**WHAT YOU HAVE TO DO:** The copy should hold exactly the lines below from the one that contains "none -> black brick K3:K4 level 1" through the one that contains "black round brick K4" and nothing else, so no pictures.
..............................
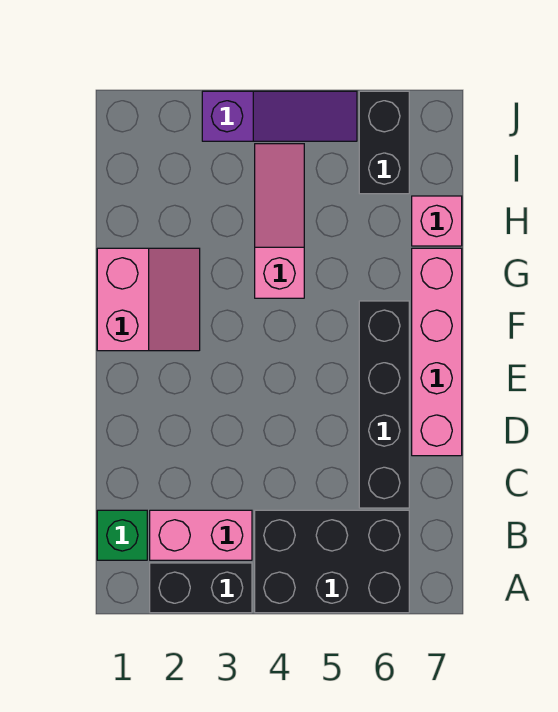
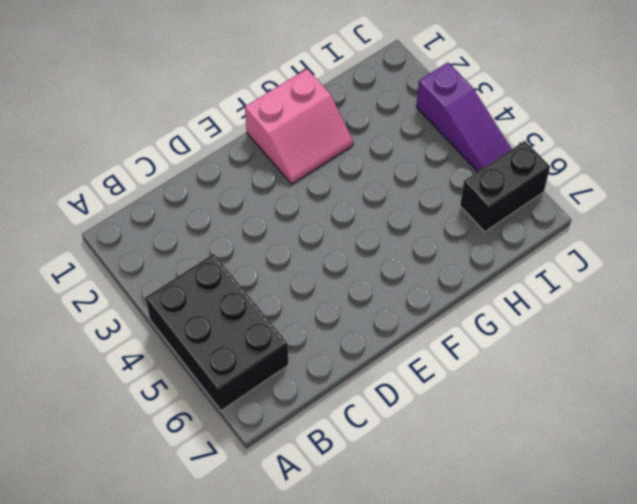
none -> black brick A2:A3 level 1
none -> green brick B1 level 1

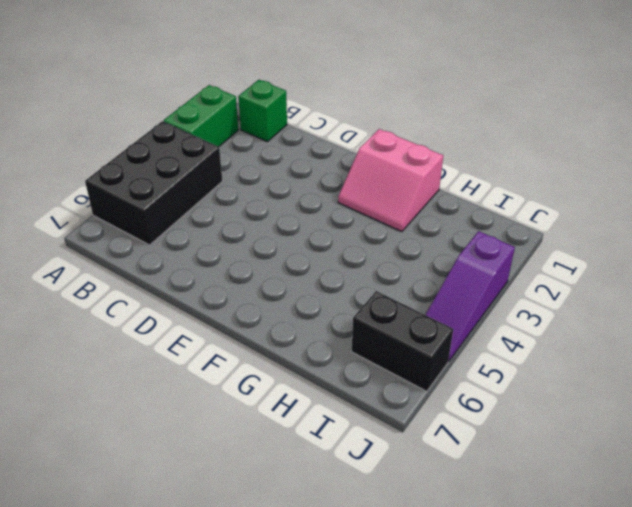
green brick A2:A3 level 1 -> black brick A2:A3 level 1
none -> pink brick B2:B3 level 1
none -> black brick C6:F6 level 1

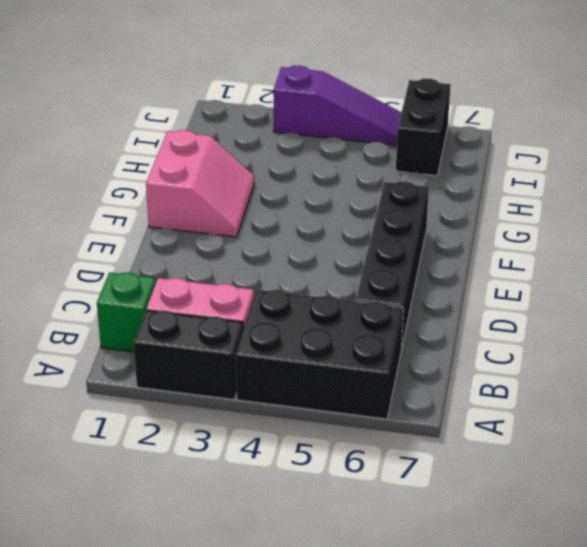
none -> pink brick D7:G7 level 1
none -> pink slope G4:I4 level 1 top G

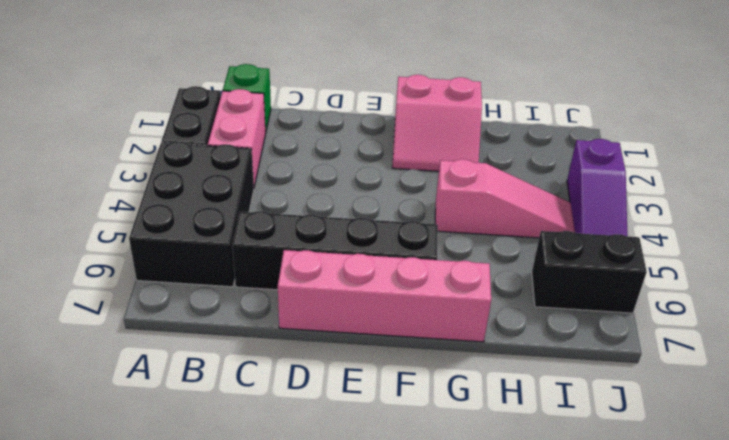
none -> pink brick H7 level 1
..............................
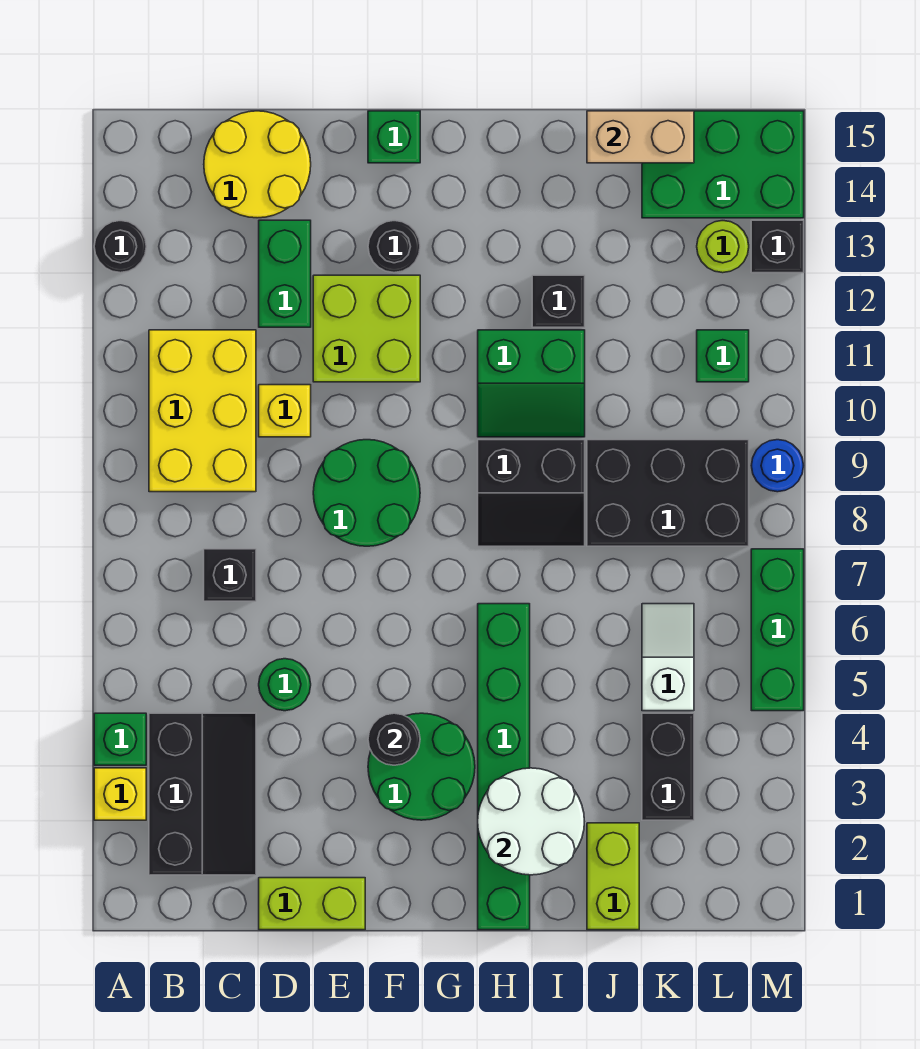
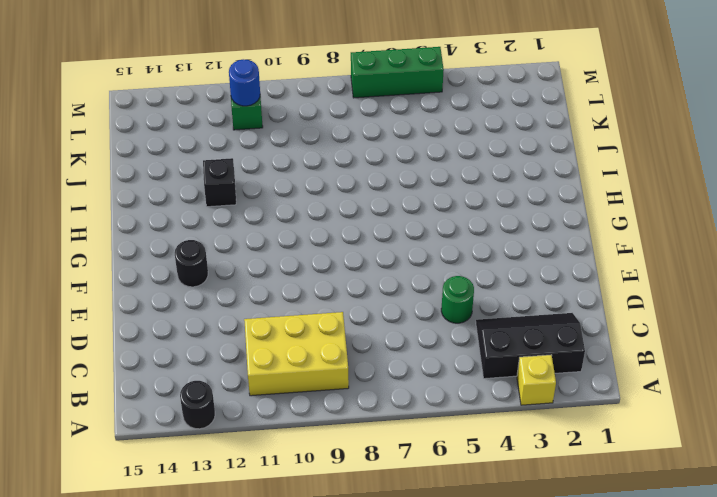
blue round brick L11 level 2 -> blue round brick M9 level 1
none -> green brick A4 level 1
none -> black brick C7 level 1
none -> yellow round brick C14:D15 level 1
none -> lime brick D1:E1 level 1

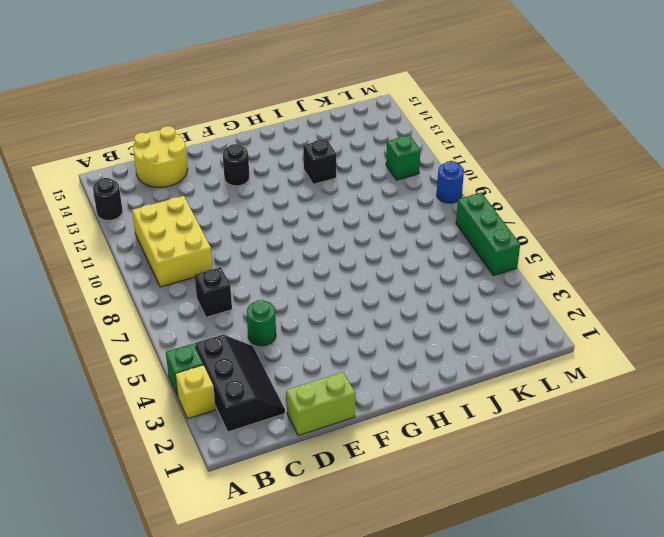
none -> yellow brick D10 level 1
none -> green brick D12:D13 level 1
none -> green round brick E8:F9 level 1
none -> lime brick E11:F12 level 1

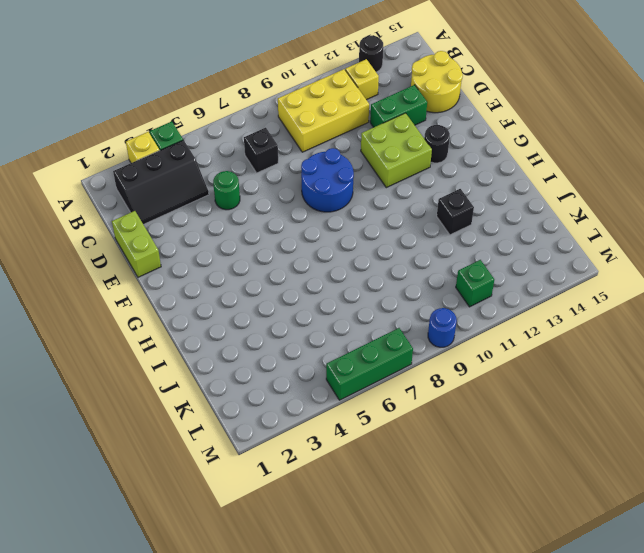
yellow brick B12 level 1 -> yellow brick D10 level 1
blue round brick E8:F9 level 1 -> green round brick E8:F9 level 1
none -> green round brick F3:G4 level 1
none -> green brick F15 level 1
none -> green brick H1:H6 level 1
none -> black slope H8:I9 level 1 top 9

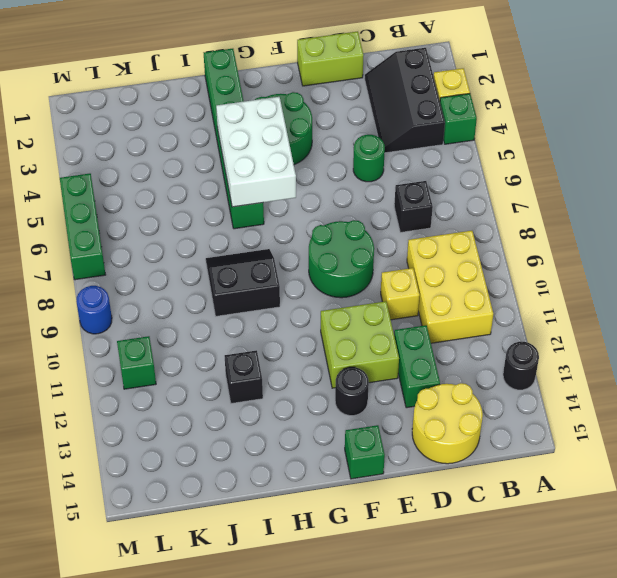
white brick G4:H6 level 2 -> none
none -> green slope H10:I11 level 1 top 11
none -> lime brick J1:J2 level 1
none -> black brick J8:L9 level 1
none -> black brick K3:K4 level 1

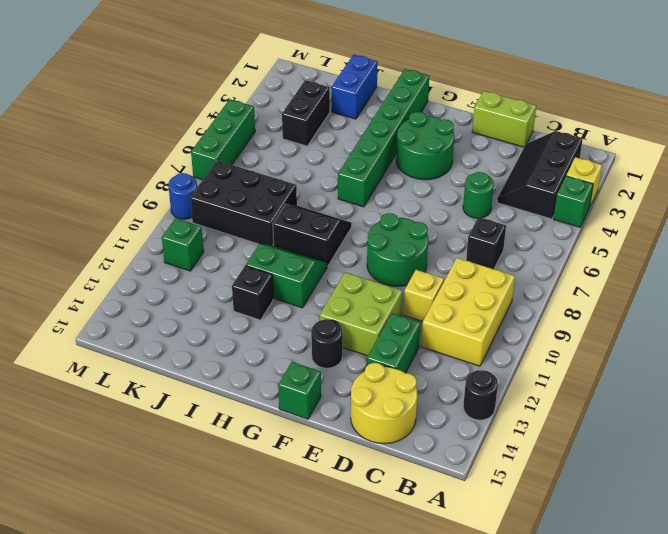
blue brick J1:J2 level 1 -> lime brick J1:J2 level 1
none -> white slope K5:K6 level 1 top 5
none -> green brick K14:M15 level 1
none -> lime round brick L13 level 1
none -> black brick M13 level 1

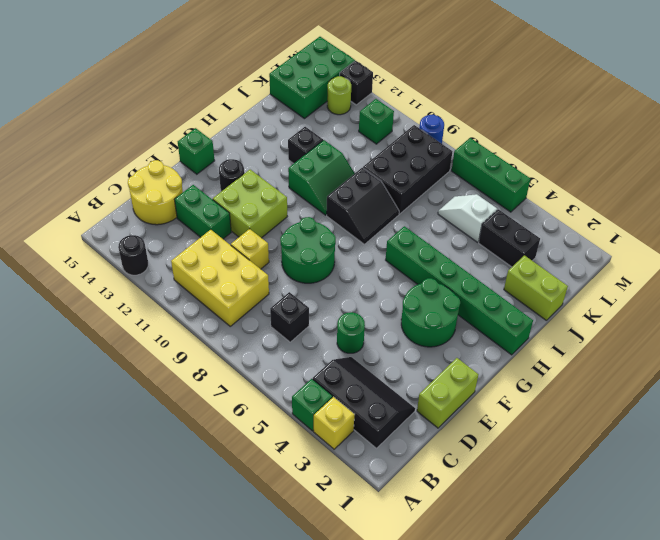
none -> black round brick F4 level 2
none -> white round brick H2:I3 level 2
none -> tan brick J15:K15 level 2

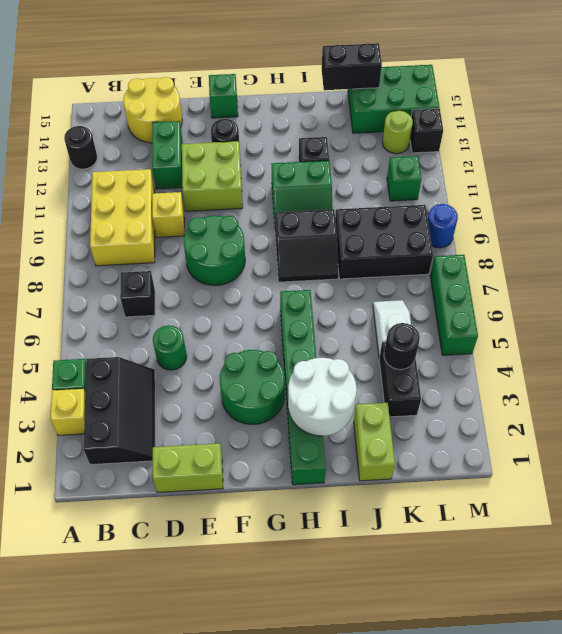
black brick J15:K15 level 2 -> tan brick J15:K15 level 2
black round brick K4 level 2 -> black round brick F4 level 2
..............................
**TASK RESULT:**
none -> black brick K3:K4 level 1

blue brick J1:J2 level 1 -> lime brick J1:J2 level 1
none -> white slope K5:K6 level 1 top 5
none -> green brick K14:M15 level 1
none -> lime round brick L13 level 1
none -> black brick M13 level 1

none -> black round brick F4 level 2
none -> white round brick H2:I3 level 2
none -> tan brick J15:K15 level 2

black brick J15:K15 level 2 -> tan brick J15:K15 level 2
black round brick K4 level 2 -> black round brick F4 level 2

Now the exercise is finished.